§ **Data extract**
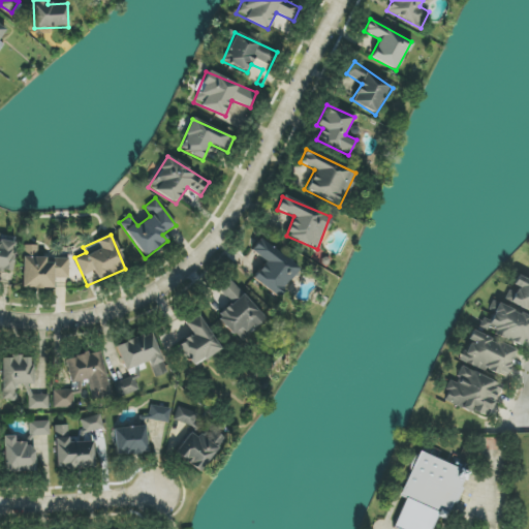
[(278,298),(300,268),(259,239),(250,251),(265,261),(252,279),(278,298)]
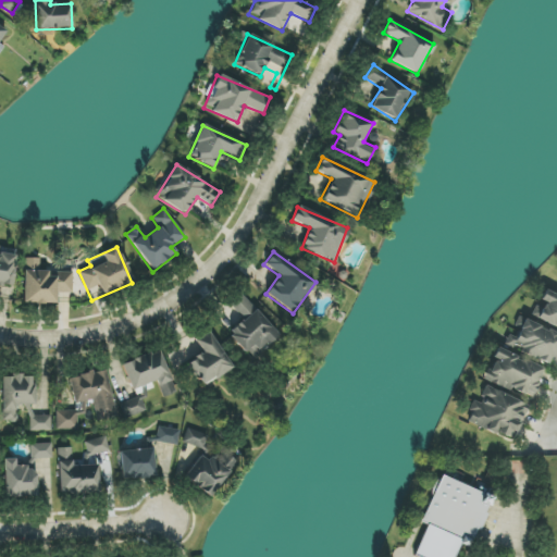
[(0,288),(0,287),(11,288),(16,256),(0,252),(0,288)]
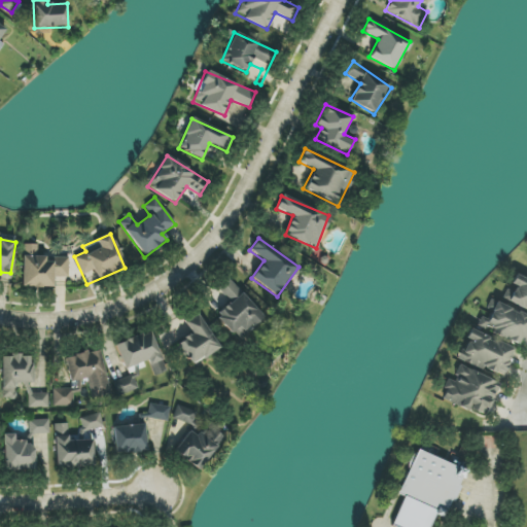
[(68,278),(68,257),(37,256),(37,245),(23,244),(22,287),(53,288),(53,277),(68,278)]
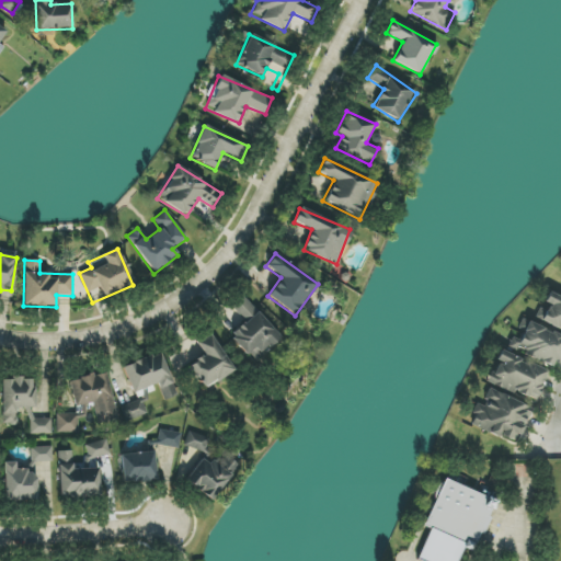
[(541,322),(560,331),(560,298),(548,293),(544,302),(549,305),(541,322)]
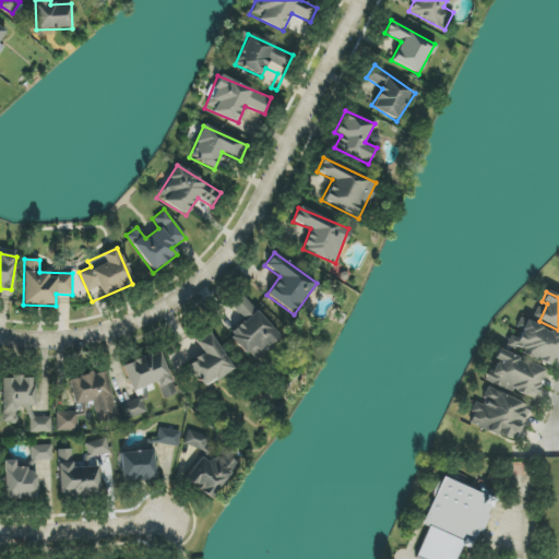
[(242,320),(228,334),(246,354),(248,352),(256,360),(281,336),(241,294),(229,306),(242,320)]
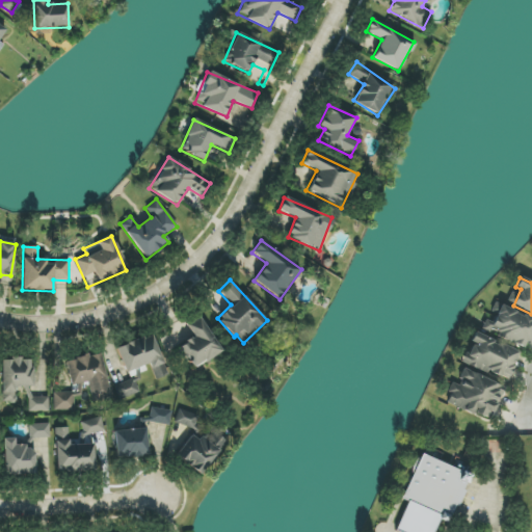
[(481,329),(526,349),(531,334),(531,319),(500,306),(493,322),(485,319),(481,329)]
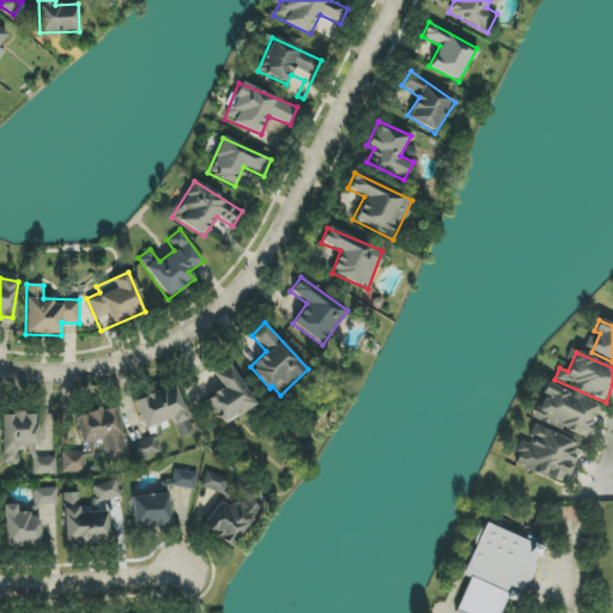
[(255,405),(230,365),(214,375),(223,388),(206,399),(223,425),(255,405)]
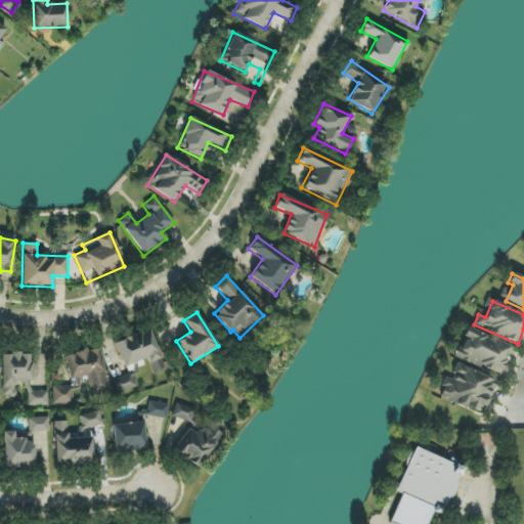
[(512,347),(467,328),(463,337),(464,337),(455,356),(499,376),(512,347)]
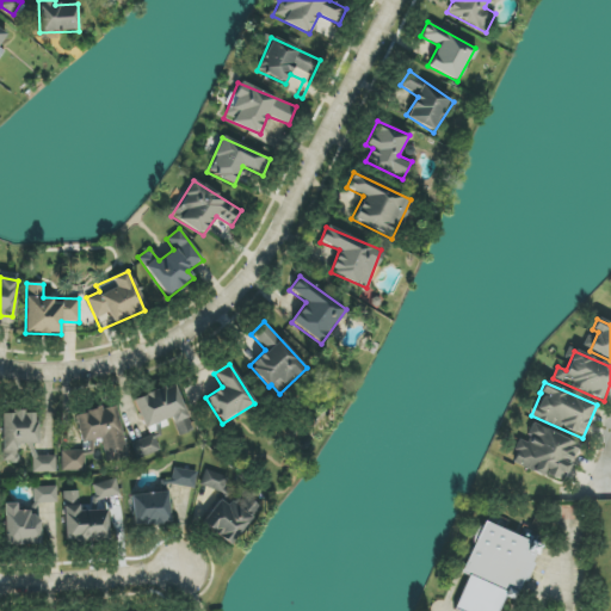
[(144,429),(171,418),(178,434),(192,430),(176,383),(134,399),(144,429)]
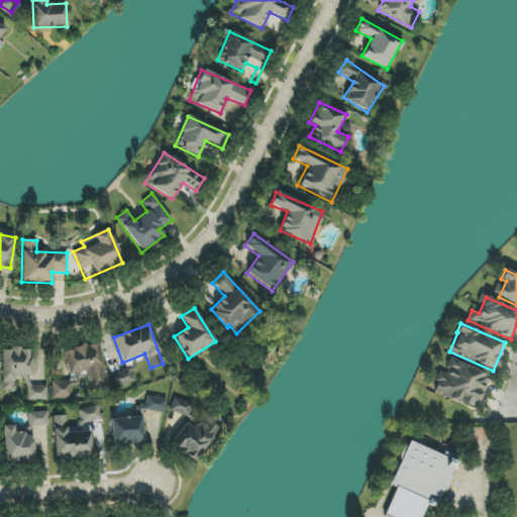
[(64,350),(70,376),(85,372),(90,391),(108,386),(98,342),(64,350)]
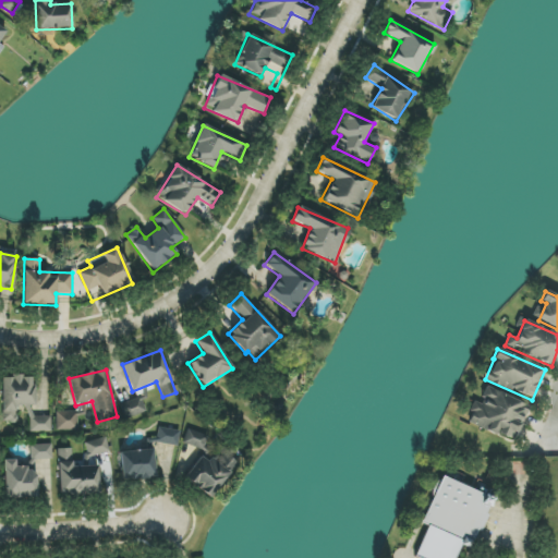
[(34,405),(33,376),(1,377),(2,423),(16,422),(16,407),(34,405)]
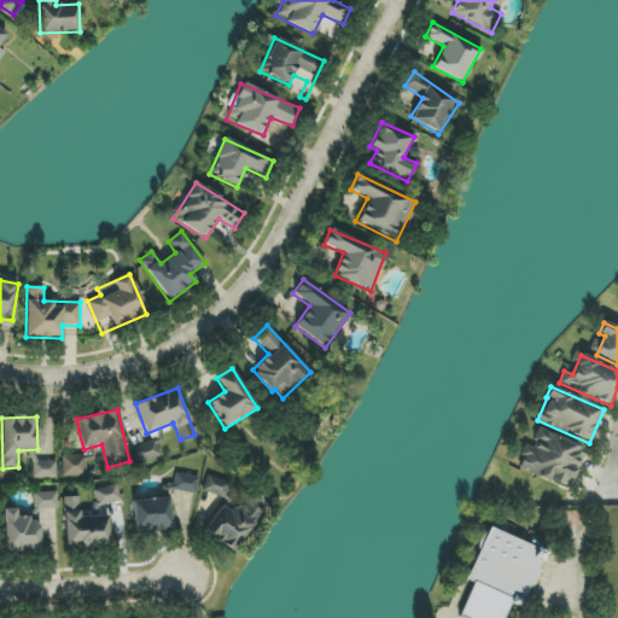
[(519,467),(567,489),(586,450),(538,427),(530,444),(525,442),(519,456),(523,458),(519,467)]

§ **Your task**
The records must be copied with no word altered, and without their pictures.

§ **Solution**
[(278,298),(300,268),(259,239),(250,251),(265,261),(252,279),(278,298)]
[(0,288),(0,287),(11,288),(16,256),(0,252),(0,288)]
[(68,278),(68,257),(37,256),(37,245),(23,244),(22,287),(53,288),(53,277),(68,278)]
[(541,322),(560,331),(560,298),(548,293),(544,302),(549,305),(541,322)]
[(242,320),(228,334),(246,354),(248,352),(256,360),(281,336),(241,294),(229,306),(242,320)]
[(481,329),(526,349),(531,334),(531,319),(500,306),(493,322),(485,319),(481,329)]
[(255,405),(230,365),(214,375),(223,388),(206,399),(223,425),(255,405)]
[(512,347),(467,328),(463,337),(464,337),(455,356),(499,376),(512,347)]
[(144,429),(171,418),(178,434),(192,430),(176,383),(134,399),(144,429)]
[(64,350),(70,376),(85,372),(90,391),(108,386),(98,342),(64,350)]
[(34,405),(33,376),(1,377),(2,423),(16,422),(16,407),(34,405)]
[(519,467),(567,489),(586,450),(538,427),(530,444),(525,442),(519,456),(523,458),(519,467)]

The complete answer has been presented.